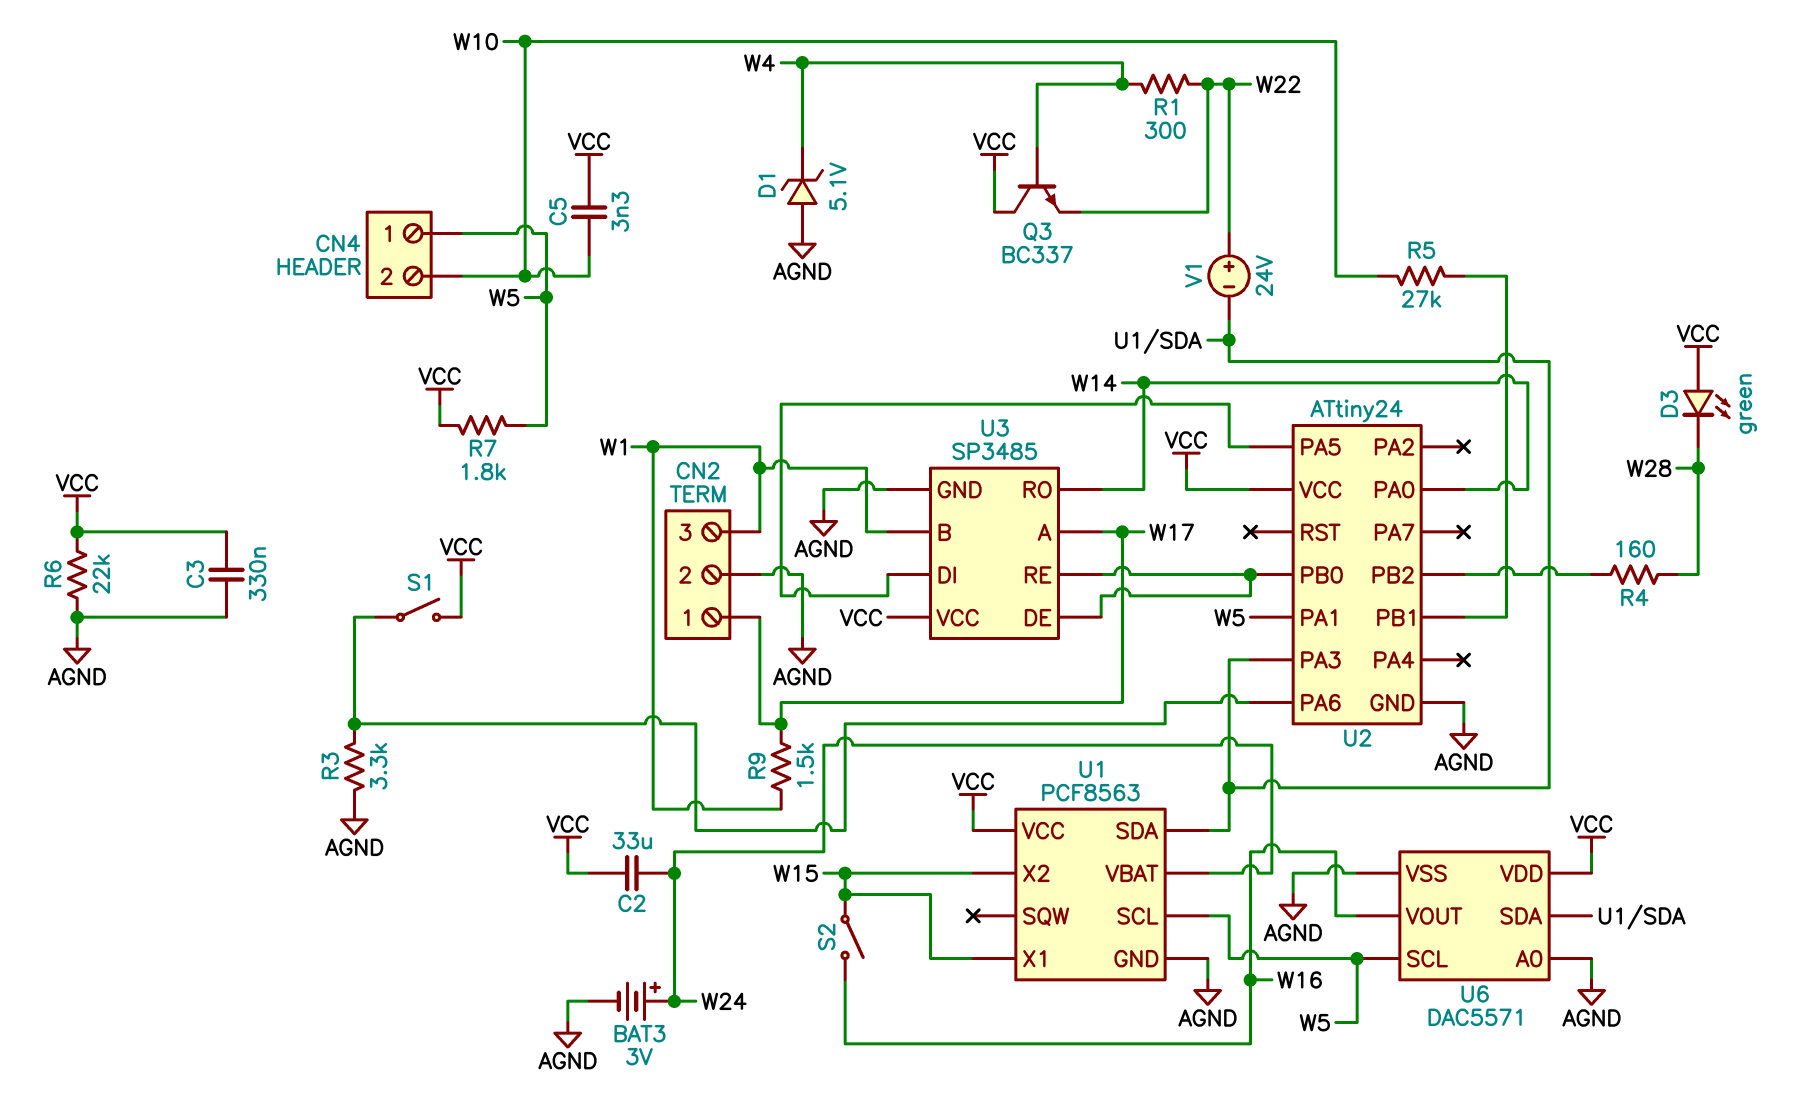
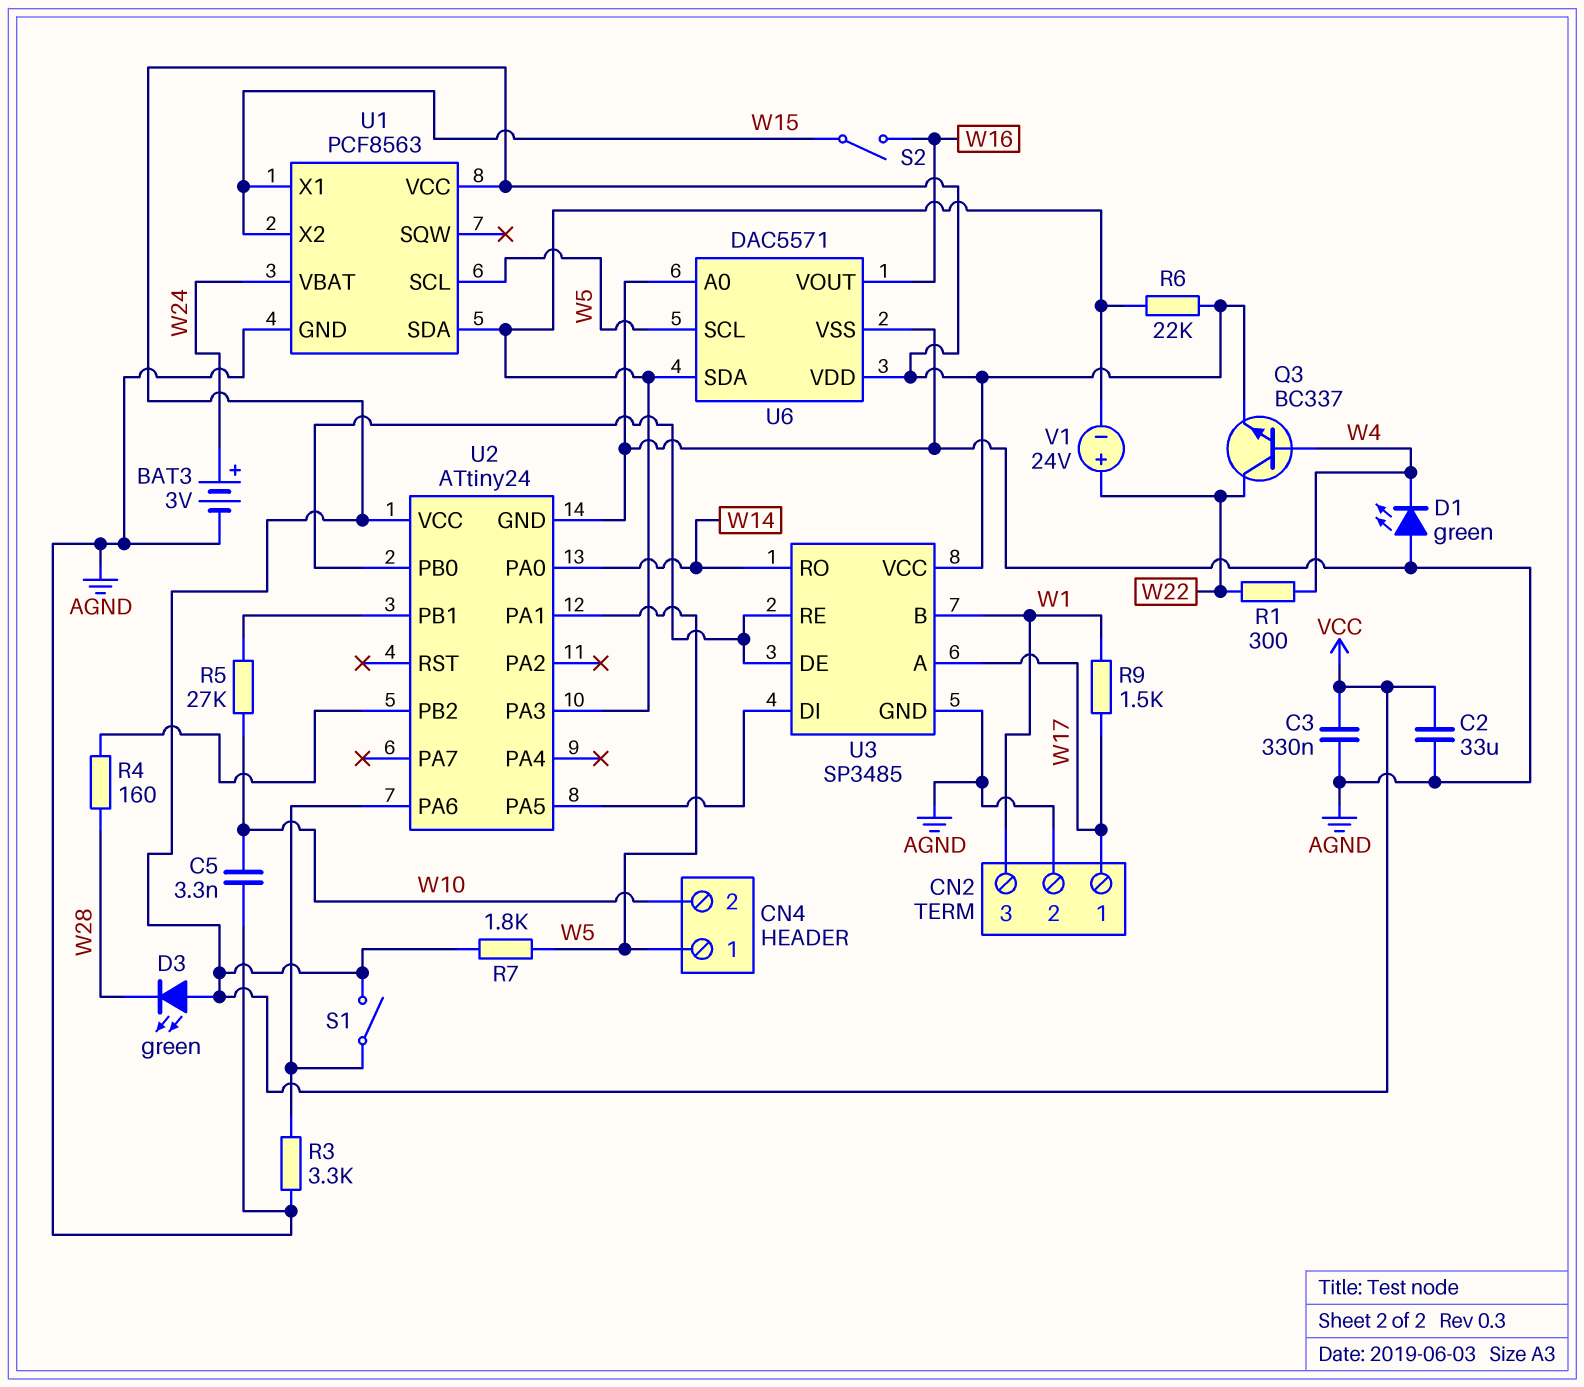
C2: 33uF (VCC, W24) -> 33uF (AGND, VCC)
C5: 3.3nF (VCC, W10) -> 3.3nF (AGND, W10)
D1: zener 5.1V (A AGND, K W4) -> LED green (A AGND, K W4)
Q3: NPN BC337 (B W4, C VCC, E W22) -> NPN BC337 (B W4, C W22, E VCC)
R6: 22k (AGND, VCC) -> 22k (U1/SDA, VCC)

REQUIREMENT: Without the pictures, reproduce every record exactly as it appears above.

WRITTEN SOLUTION:
C2: 33uF (VCC, W24) -> 33uF (AGND, VCC)
C5: 3.3nF (VCC, W10) -> 3.3nF (AGND, W10)
D1: zener 5.1V (A AGND, K W4) -> LED green (A AGND, K W4)
Q3: NPN BC337 (B W4, C VCC, E W22) -> NPN BC337 (B W4, C W22, E VCC)
R6: 22k (AGND, VCC) -> 22k (U1/SDA, VCC)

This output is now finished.